▶ **DIRECTIONS**
Somewhere below are a line with "U3 pin Q4: +24V -> none" and a later line with "C8: 220pF (GND, n1) -> 220pF (n1, n17)". Output exactly those lines and all lines between them.

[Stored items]
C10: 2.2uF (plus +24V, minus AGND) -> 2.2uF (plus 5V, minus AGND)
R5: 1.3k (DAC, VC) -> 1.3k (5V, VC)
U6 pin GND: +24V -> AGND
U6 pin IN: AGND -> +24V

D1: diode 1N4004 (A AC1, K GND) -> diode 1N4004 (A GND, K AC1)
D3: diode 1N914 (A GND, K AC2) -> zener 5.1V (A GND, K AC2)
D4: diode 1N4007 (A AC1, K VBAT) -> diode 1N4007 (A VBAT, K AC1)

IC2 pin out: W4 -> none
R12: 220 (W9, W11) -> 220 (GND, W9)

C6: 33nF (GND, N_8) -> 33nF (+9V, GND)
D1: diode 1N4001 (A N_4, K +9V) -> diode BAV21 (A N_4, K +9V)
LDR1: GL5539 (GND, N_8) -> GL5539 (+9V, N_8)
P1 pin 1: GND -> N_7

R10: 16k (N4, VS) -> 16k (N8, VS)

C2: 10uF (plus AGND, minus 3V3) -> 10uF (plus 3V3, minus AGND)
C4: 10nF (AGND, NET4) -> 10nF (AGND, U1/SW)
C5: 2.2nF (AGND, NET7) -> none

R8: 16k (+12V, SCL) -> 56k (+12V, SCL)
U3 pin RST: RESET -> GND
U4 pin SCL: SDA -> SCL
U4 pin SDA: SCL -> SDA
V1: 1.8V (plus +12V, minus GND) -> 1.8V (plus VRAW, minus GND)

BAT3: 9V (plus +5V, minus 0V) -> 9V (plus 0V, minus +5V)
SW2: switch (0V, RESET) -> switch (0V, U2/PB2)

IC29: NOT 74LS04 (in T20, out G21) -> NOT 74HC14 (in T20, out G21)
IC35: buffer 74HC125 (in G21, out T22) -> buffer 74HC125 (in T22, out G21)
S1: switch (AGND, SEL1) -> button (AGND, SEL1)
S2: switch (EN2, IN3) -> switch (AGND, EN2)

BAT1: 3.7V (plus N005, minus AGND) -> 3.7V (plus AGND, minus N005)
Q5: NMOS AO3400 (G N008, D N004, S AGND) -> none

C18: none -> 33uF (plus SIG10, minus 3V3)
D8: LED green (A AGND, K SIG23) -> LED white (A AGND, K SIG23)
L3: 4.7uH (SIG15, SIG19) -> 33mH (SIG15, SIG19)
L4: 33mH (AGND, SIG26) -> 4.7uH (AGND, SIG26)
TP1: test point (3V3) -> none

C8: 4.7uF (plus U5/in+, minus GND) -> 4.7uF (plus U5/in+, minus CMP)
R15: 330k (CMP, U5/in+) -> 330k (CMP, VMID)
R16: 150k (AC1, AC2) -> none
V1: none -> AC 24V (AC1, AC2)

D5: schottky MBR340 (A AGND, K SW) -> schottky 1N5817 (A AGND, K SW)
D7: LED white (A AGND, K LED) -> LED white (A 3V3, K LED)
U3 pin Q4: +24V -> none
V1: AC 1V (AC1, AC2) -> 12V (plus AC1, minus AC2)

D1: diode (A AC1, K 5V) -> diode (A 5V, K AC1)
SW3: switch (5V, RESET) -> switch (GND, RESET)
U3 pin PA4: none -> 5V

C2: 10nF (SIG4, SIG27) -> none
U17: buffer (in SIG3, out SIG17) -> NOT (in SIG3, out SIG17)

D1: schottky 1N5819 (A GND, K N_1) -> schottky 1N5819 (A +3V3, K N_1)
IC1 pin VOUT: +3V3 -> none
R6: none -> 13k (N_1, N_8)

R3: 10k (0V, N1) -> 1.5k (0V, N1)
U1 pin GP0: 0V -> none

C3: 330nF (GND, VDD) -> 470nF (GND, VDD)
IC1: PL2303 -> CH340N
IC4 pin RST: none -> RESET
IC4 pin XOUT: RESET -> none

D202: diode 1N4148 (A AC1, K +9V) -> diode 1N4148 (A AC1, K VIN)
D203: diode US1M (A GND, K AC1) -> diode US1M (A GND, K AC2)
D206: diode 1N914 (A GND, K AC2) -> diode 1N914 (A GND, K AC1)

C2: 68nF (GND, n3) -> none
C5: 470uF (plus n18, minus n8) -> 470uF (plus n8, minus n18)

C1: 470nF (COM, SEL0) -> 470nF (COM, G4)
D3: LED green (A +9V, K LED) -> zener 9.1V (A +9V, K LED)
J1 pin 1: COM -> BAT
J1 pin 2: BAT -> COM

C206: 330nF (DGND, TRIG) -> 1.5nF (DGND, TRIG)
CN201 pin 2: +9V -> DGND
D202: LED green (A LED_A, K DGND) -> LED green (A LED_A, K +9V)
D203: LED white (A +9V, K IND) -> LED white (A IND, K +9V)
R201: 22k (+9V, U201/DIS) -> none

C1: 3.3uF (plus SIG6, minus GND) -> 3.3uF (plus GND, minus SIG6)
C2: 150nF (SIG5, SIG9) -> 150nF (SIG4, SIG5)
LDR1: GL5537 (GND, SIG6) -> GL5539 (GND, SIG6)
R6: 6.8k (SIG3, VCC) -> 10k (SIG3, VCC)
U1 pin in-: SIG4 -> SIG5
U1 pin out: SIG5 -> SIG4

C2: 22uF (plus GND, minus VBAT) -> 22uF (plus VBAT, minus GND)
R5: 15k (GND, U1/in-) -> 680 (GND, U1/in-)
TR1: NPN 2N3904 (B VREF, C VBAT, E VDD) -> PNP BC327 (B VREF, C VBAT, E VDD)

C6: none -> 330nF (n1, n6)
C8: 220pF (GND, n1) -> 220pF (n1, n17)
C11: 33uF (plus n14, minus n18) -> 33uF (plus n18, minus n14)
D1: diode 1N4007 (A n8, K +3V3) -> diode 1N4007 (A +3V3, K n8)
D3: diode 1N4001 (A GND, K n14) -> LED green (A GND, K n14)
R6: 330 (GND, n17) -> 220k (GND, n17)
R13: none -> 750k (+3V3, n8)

▶ **EXPECTED OUTPUT**
U3 pin Q4: +24V -> none
V1: AC 1V (AC1, AC2) -> 12V (plus AC1, minus AC2)

D1: diode (A AC1, K 5V) -> diode (A 5V, K AC1)
SW3: switch (5V, RESET) -> switch (GND, RESET)
U3 pin PA4: none -> 5V

C2: 10nF (SIG4, SIG27) -> none
U17: buffer (in SIG3, out SIG17) -> NOT (in SIG3, out SIG17)

D1: schottky 1N5819 (A GND, K N_1) -> schottky 1N5819 (A +3V3, K N_1)
IC1 pin VOUT: +3V3 -> none
R6: none -> 13k (N_1, N_8)

R3: 10k (0V, N1) -> 1.5k (0V, N1)
U1 pin GP0: 0V -> none

C3: 330nF (GND, VDD) -> 470nF (GND, VDD)
IC1: PL2303 -> CH340N
IC4 pin RST: none -> RESET
IC4 pin XOUT: RESET -> none

D202: diode 1N4148 (A AC1, K +9V) -> diode 1N4148 (A AC1, K VIN)
D203: diode US1M (A GND, K AC1) -> diode US1M (A GND, K AC2)
D206: diode 1N914 (A GND, K AC2) -> diode 1N914 (A GND, K AC1)

C2: 68nF (GND, n3) -> none
C5: 470uF (plus n18, minus n8) -> 470uF (plus n8, minus n18)

C1: 470nF (COM, SEL0) -> 470nF (COM, G4)
D3: LED green (A +9V, K LED) -> zener 9.1V (A +9V, K LED)
J1 pin 1: COM -> BAT
J1 pin 2: BAT -> COM

C206: 330nF (DGND, TRIG) -> 1.5nF (DGND, TRIG)
CN201 pin 2: +9V -> DGND
D202: LED green (A LED_A, K DGND) -> LED green (A LED_A, K +9V)
D203: LED white (A +9V, K IND) -> LED white (A IND, K +9V)
R201: 22k (+9V, U201/DIS) -> none

C1: 3.3uF (plus SIG6, minus GND) -> 3.3uF (plus GND, minus SIG6)
C2: 150nF (SIG5, SIG9) -> 150nF (SIG4, SIG5)
LDR1: GL5537 (GND, SIG6) -> GL5539 (GND, SIG6)
R6: 6.8k (SIG3, VCC) -> 10k (SIG3, VCC)
U1 pin in-: SIG4 -> SIG5
U1 pin out: SIG5 -> SIG4

C2: 22uF (plus GND, minus VBAT) -> 22uF (plus VBAT, minus GND)
R5: 15k (GND, U1/in-) -> 680 (GND, U1/in-)
TR1: NPN 2N3904 (B VREF, C VBAT, E VDD) -> PNP BC327 (B VREF, C VBAT, E VDD)

C6: none -> 330nF (n1, n6)
C8: 220pF (GND, n1) -> 220pF (n1, n17)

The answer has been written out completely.